#### Problem statement
Using the data below, copy out all lines with the word "DGND".

#### Given records
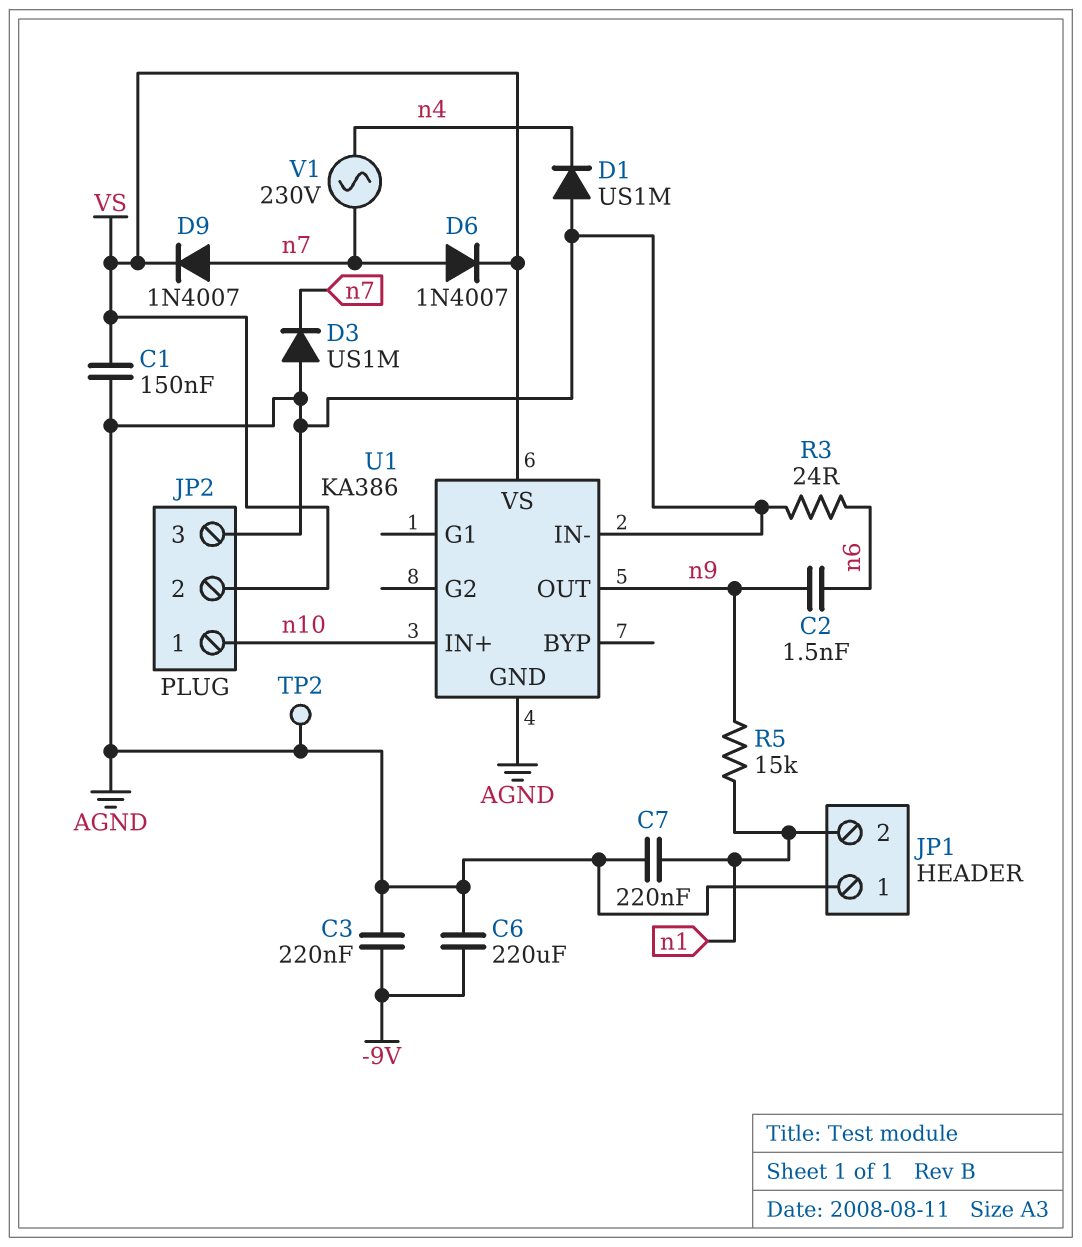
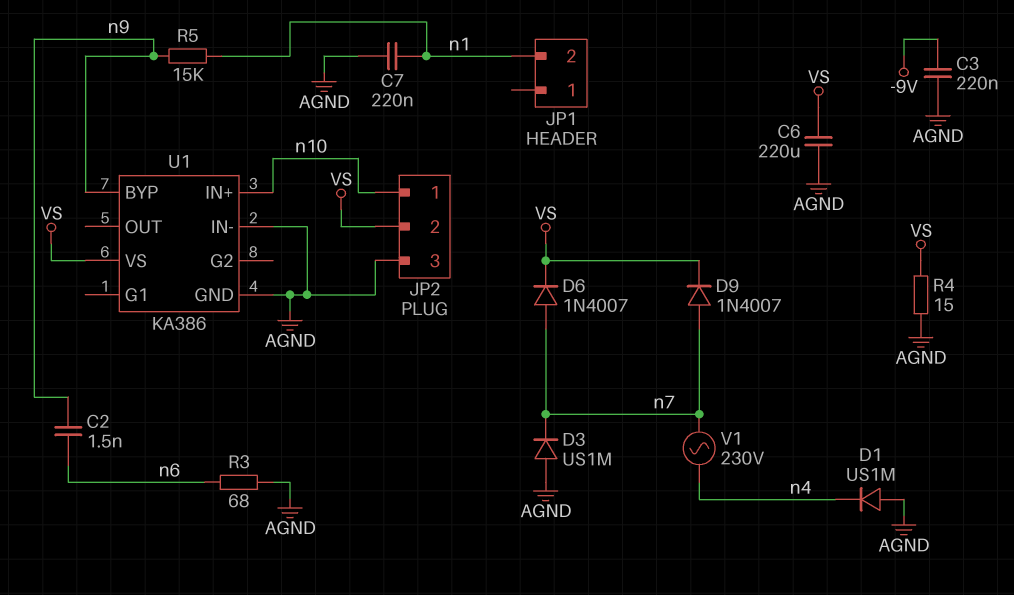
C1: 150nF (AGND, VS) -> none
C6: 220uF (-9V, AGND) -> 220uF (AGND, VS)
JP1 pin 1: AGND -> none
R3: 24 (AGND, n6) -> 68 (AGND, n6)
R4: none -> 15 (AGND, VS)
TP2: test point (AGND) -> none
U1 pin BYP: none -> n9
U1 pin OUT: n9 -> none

...

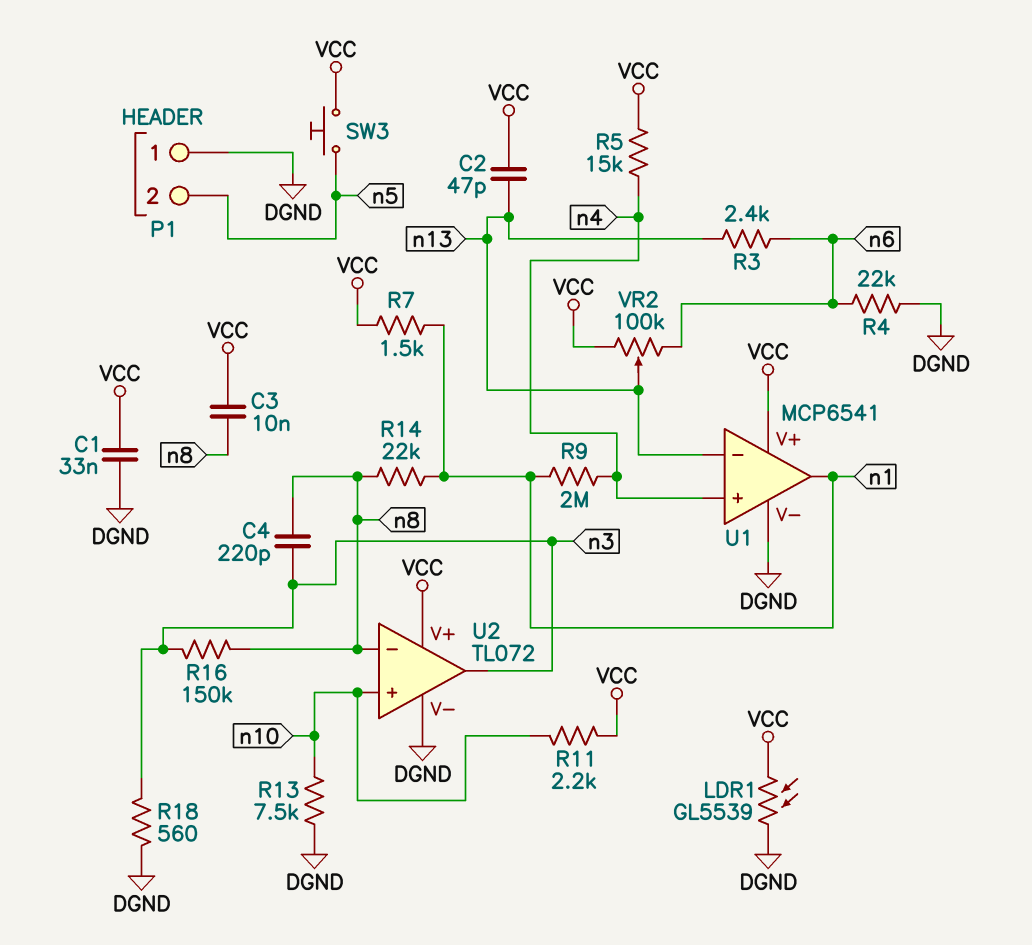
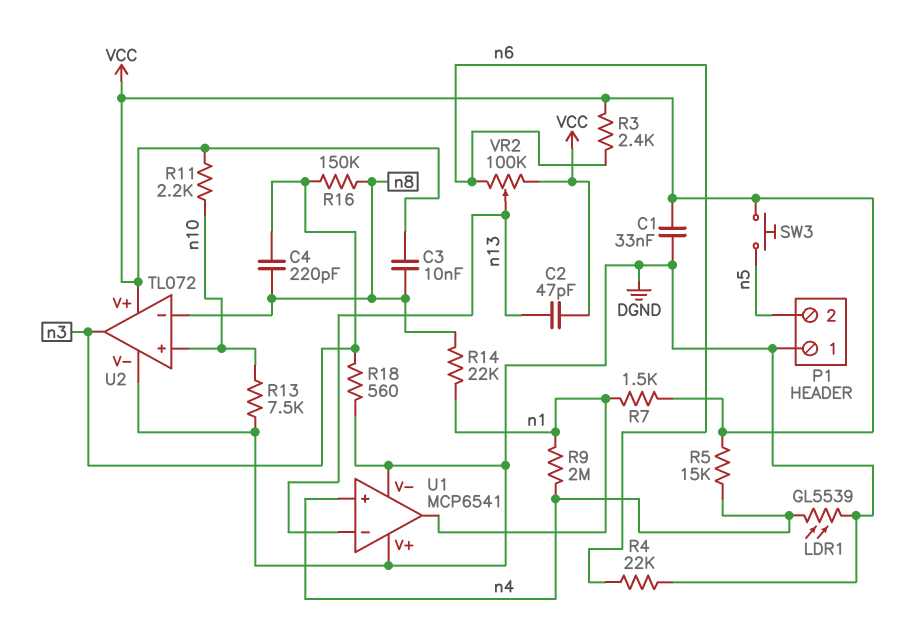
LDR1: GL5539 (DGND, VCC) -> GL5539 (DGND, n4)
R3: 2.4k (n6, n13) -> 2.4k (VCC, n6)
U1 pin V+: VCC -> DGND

...

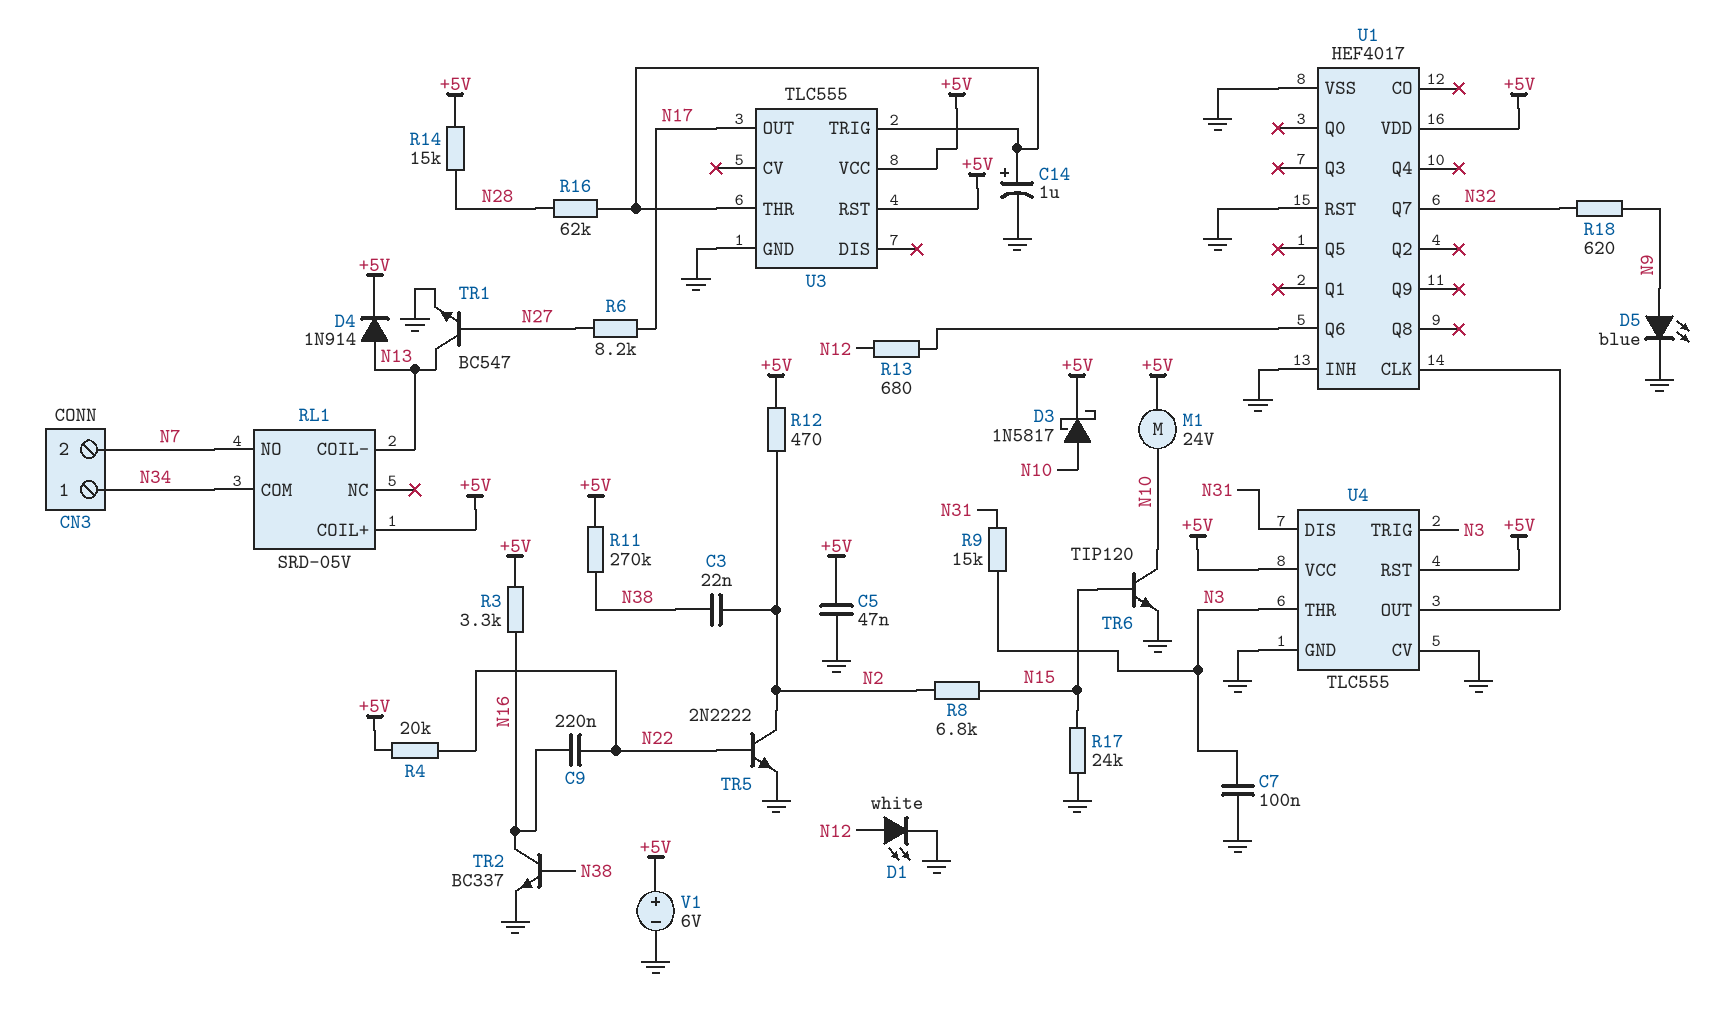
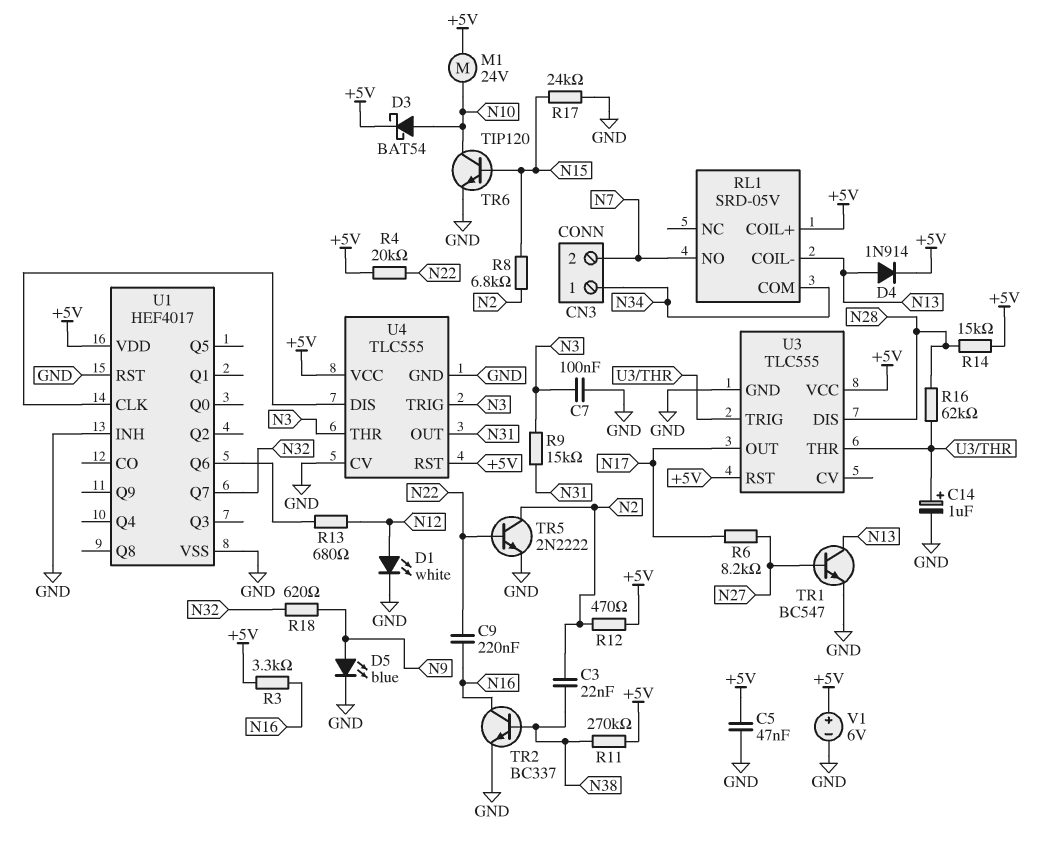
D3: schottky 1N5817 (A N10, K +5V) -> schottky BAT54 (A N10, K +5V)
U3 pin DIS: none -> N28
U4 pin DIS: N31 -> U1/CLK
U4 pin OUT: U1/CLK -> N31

#### Response box
LDR1: GL5539 (DGND, VCC) -> GL5539 (DGND, n4)
U1 pin V+: VCC -> DGND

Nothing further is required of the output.